──────── Excerpted data
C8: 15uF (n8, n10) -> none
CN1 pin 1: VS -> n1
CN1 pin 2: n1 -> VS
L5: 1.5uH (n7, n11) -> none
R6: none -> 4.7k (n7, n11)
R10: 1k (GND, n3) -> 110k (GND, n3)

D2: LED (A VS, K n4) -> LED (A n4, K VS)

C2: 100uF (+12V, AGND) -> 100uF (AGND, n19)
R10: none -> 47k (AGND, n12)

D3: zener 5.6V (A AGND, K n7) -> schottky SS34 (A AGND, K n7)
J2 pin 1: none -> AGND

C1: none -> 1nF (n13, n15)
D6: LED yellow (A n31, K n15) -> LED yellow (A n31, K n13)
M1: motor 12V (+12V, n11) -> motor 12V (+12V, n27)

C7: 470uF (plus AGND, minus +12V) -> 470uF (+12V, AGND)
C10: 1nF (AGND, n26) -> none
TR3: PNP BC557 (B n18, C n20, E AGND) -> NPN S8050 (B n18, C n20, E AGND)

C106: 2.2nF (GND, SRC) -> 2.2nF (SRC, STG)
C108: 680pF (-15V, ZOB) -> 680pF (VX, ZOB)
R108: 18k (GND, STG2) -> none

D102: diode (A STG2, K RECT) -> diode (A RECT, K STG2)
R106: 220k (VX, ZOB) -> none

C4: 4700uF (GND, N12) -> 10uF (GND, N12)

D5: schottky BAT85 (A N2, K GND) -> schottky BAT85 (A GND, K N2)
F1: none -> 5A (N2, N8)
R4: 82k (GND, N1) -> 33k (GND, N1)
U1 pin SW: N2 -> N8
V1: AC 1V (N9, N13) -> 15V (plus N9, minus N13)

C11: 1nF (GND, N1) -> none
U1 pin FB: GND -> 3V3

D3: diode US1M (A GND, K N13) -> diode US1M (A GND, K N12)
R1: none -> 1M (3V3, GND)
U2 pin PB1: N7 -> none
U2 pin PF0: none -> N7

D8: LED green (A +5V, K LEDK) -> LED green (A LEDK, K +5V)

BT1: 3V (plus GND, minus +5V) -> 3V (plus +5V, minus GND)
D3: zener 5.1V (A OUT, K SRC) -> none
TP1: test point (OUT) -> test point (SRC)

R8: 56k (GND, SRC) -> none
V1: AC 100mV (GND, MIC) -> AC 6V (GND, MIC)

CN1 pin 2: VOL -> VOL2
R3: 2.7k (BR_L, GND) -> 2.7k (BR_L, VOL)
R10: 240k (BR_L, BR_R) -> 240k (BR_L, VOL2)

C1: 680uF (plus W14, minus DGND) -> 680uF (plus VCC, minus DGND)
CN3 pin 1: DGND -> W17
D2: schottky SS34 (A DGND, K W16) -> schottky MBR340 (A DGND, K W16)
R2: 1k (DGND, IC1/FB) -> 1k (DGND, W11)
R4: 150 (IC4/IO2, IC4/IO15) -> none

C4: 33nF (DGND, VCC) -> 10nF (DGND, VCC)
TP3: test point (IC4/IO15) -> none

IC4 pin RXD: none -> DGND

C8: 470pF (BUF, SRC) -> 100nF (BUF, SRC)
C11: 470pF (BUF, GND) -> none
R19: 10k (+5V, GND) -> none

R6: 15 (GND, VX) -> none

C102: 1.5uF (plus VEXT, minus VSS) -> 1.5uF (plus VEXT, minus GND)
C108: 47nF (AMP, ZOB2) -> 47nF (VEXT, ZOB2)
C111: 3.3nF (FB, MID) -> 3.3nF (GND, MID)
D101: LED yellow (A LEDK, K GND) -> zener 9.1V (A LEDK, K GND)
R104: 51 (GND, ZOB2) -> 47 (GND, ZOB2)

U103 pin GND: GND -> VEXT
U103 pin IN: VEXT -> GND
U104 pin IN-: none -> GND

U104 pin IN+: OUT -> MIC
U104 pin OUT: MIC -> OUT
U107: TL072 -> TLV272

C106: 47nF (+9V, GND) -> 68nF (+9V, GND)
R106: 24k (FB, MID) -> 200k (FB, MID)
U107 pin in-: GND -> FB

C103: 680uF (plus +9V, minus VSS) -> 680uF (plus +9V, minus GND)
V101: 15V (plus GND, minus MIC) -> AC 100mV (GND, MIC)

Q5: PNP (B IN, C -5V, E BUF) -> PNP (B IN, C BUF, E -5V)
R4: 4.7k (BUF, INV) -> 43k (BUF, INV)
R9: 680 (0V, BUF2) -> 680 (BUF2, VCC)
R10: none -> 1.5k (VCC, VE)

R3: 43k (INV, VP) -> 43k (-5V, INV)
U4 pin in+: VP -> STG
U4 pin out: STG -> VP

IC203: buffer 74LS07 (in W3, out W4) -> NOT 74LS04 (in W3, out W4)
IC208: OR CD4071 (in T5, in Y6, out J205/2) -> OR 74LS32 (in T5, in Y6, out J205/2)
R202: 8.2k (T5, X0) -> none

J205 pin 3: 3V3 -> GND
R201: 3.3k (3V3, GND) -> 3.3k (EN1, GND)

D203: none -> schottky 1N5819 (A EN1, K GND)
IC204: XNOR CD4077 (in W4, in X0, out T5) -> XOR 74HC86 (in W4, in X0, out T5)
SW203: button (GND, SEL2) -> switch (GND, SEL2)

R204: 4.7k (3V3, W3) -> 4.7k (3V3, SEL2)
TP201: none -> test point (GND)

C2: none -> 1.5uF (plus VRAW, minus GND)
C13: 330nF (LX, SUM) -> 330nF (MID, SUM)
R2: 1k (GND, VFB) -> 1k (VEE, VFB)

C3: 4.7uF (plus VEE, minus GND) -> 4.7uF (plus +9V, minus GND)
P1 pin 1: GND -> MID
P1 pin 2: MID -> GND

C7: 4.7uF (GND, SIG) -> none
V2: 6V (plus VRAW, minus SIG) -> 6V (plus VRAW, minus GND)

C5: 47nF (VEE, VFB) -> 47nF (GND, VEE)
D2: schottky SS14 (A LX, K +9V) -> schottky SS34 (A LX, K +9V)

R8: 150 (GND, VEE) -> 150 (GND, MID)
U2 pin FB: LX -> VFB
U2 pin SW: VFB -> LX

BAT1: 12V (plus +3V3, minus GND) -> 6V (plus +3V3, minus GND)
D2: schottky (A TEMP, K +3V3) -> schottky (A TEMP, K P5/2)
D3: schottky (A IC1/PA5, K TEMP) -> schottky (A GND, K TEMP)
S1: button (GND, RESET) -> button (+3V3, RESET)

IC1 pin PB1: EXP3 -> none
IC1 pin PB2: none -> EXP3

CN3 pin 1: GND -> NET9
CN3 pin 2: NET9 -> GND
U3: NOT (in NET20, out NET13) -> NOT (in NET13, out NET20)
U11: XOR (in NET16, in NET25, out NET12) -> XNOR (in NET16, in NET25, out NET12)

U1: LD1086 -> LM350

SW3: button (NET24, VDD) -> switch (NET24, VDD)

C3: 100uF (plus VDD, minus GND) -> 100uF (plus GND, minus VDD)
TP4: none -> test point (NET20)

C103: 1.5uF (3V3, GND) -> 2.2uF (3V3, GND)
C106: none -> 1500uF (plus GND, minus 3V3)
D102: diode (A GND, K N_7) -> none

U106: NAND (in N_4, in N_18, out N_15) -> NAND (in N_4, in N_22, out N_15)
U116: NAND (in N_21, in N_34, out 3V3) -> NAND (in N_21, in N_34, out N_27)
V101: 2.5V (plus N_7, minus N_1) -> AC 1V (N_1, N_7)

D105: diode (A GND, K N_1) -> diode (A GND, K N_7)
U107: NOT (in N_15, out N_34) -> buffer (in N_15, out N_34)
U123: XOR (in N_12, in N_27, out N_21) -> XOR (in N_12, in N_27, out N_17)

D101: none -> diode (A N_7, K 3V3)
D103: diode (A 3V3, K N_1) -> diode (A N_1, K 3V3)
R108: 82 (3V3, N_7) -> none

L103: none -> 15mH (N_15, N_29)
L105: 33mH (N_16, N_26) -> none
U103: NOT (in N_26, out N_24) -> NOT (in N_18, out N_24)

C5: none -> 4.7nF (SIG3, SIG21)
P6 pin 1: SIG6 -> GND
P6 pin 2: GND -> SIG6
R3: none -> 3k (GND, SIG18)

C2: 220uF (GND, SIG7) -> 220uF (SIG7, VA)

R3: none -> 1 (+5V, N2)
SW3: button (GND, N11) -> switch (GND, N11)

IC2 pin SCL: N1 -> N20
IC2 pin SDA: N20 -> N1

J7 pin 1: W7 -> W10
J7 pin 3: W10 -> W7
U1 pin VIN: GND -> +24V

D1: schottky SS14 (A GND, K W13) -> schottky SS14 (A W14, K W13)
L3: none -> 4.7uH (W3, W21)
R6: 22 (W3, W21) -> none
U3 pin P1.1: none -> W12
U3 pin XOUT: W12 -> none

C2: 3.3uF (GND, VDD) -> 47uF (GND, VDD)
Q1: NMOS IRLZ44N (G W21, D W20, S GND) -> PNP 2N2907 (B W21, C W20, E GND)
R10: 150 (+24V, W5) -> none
────────────────
What this task involves: Each line in the records above with "yellow" must be returned.

Exercise response:
D6: LED yellow (A n31, K n15) -> LED yellow (A n31, K n13)
D101: LED yellow (A LEDK, K GND) -> zener 9.1V (A LEDK, K GND)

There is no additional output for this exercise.